WHAT YOU SHOULD DO — The records that follow are to be repeated in full, with no pictures retained.

RECORDS FOR THIS EXERCISE —
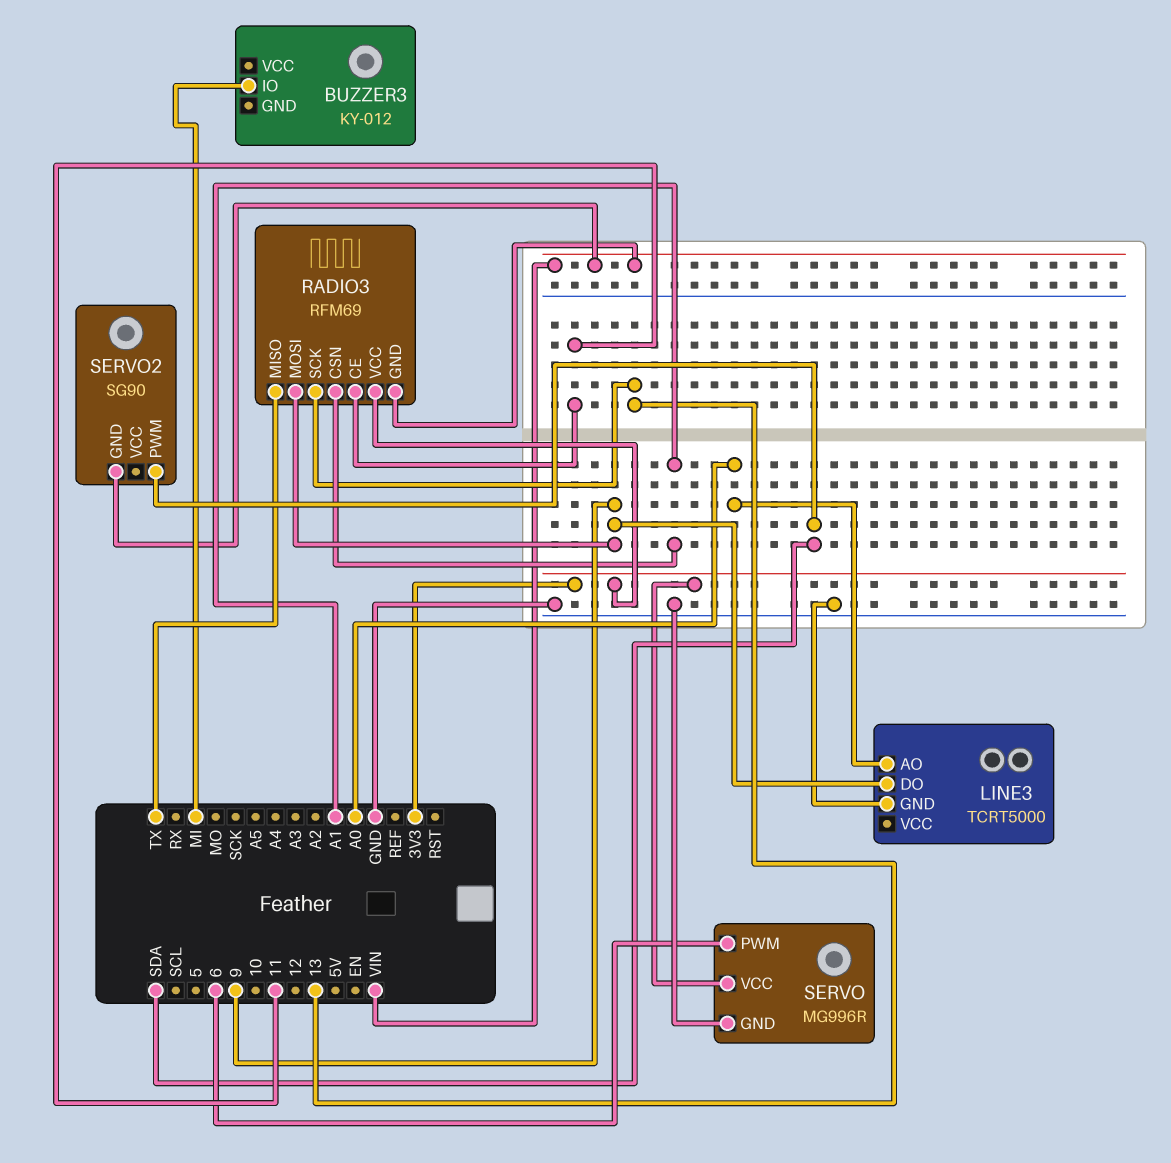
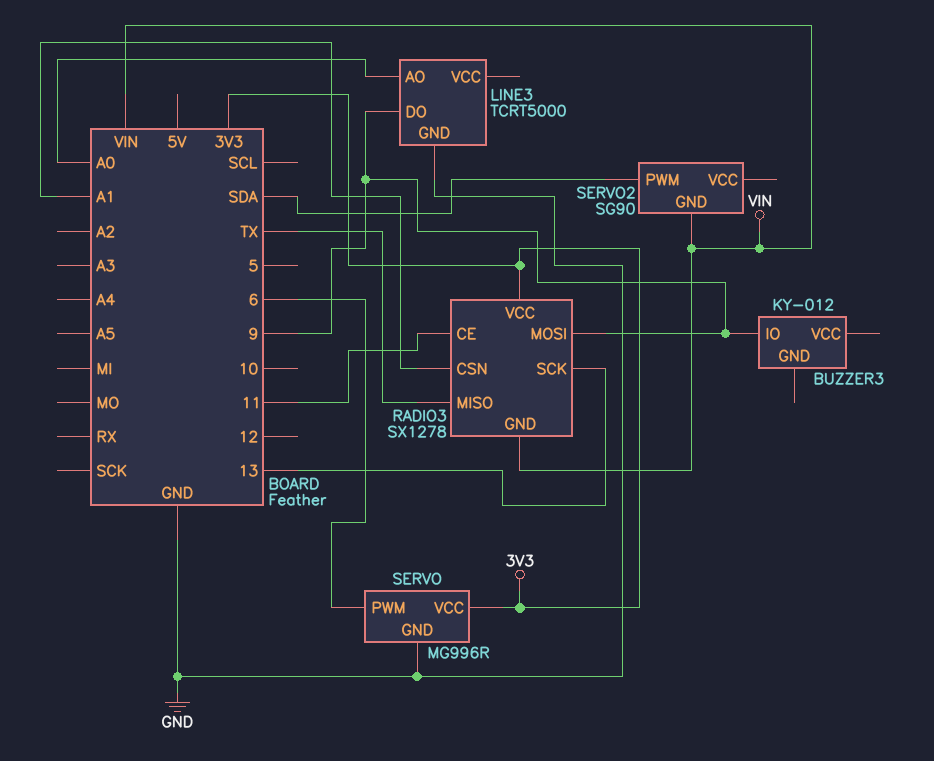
BUZZER3 pin IO: MI -> 9
RADIO3: RFM69 -> SX1278

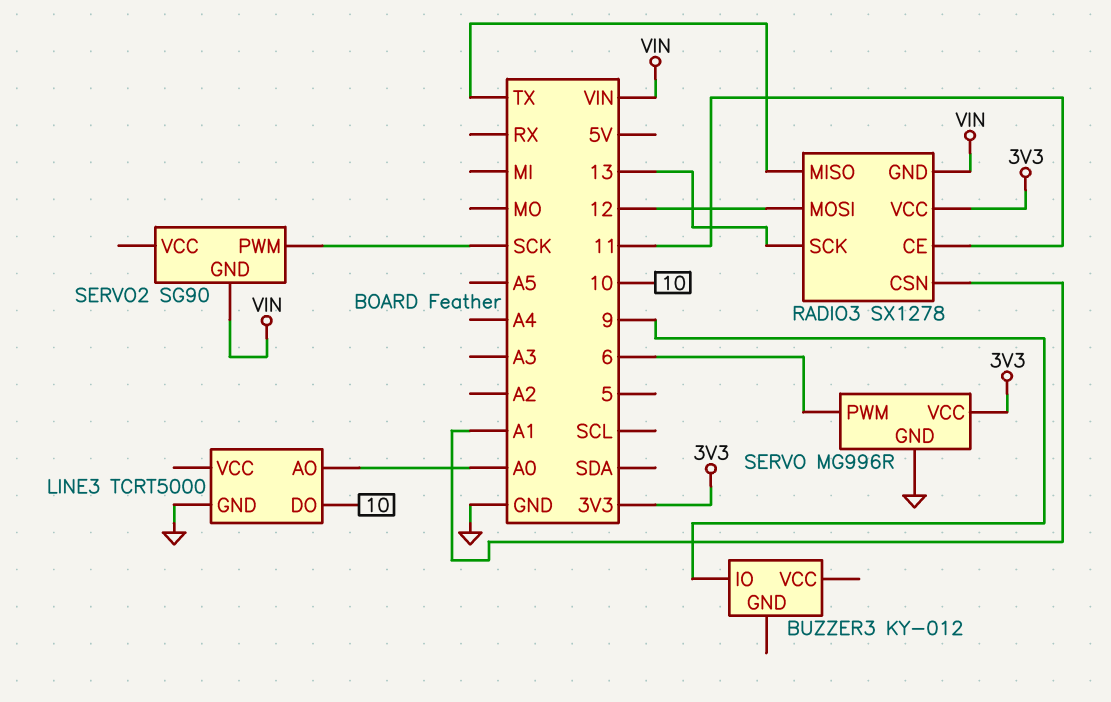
LINE3 pin DO: 9 -> 10
RADIO3 pin MOSI: 9 -> 12
SERVO2 pin PWM: SDA -> SCK

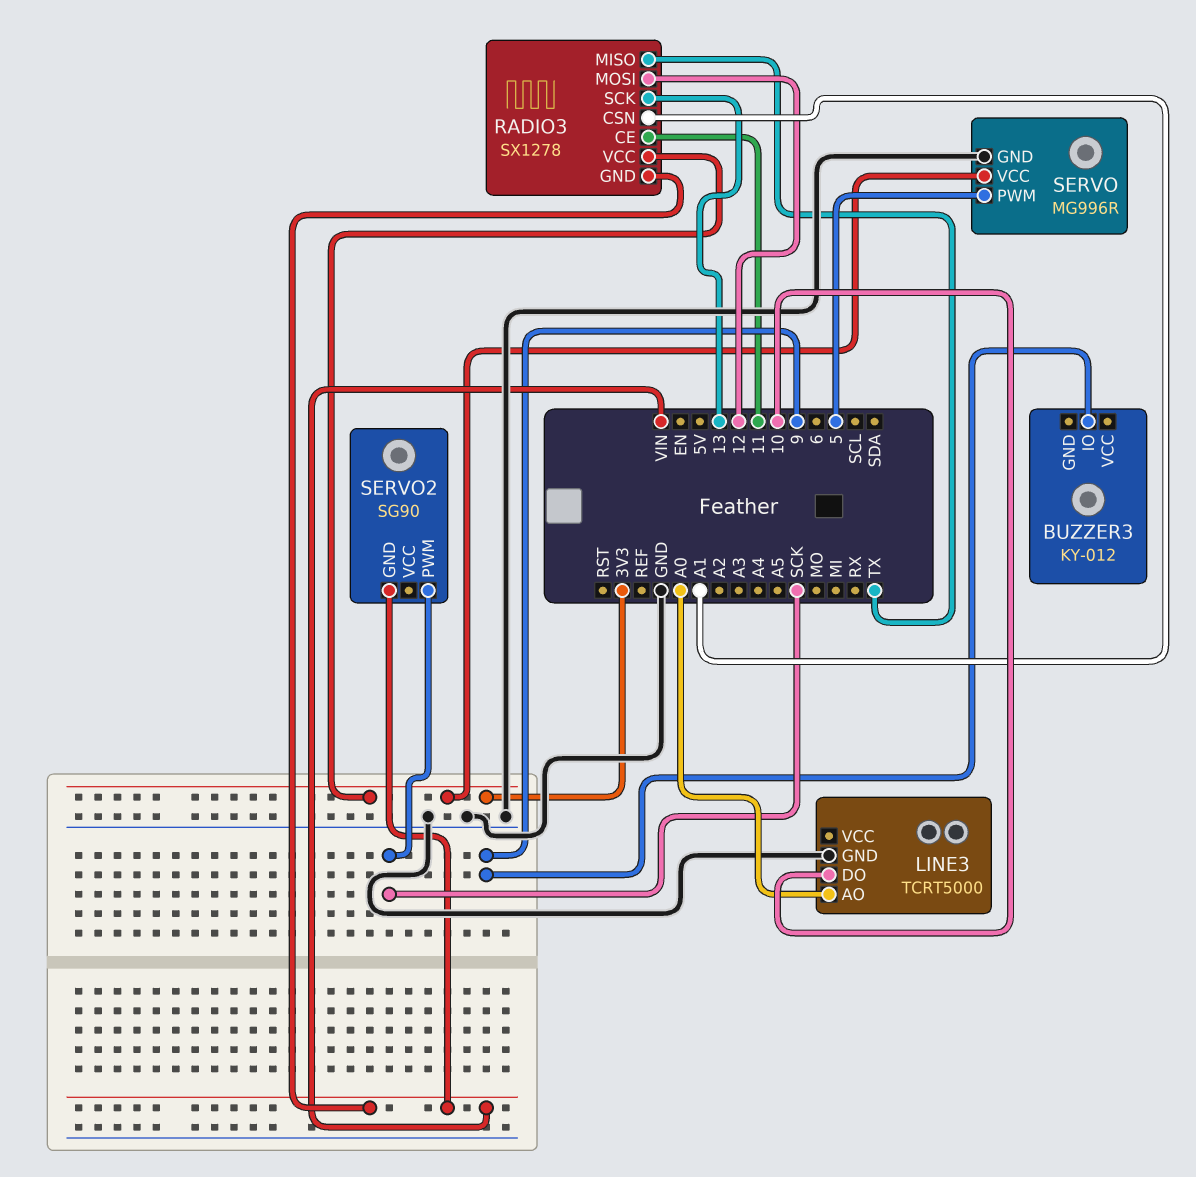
SERVO pin PWM: 6 -> 5

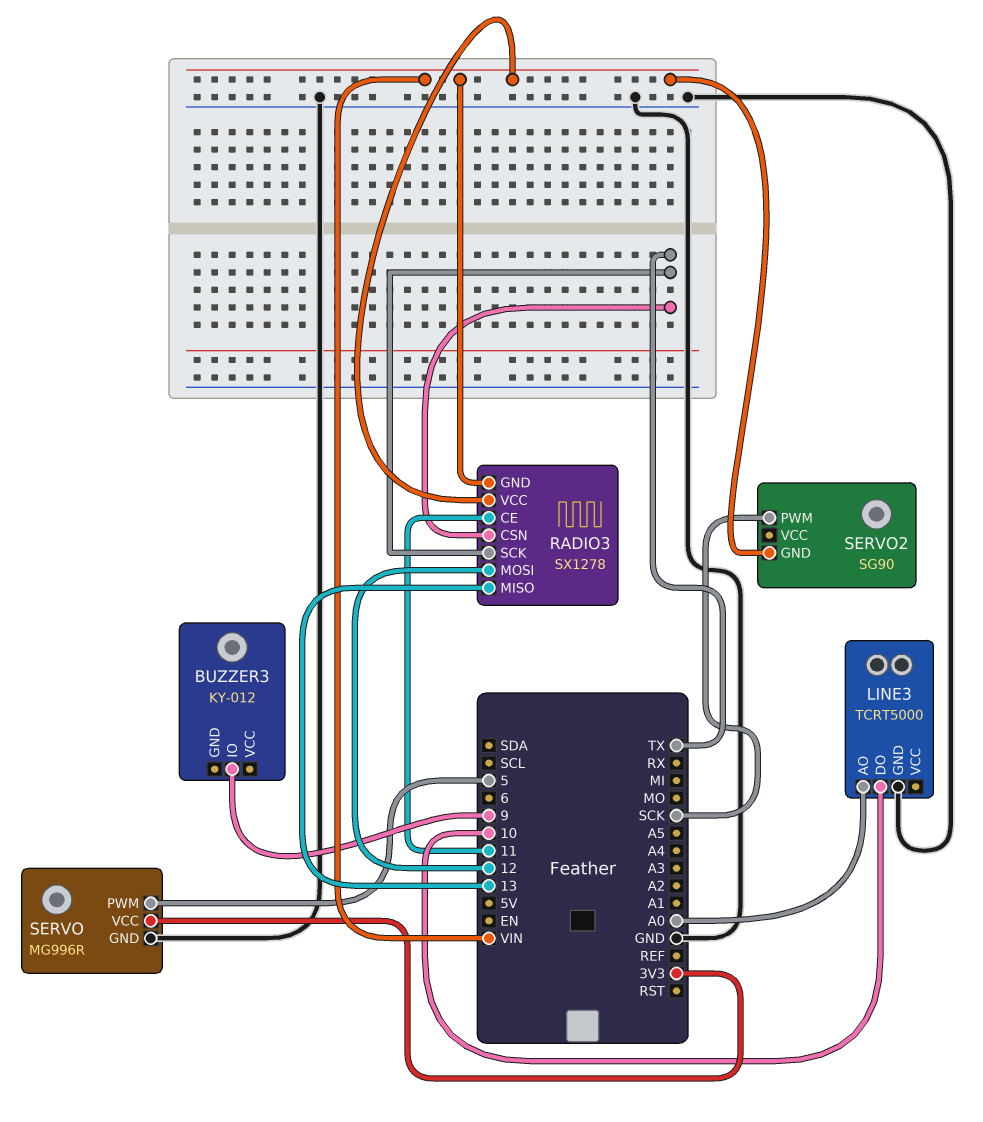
RADIO3 pin CSN: A1 -> TX
RADIO3 pin MISO: TX -> 13
RADIO3 pin SCK: 13 -> TX
RADIO3 pin VCC: 3V3 -> VIN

ANSWER SPACE —
BUZZER3 pin IO: MI -> 9
RADIO3: RFM69 -> SX1278

LINE3 pin DO: 9 -> 10
RADIO3 pin MOSI: 9 -> 12
SERVO2 pin PWM: SDA -> SCK

SERVO pin PWM: 6 -> 5

RADIO3 pin CSN: A1 -> TX
RADIO3 pin MISO: TX -> 13
RADIO3 pin SCK: 13 -> TX
RADIO3 pin VCC: 3V3 -> VIN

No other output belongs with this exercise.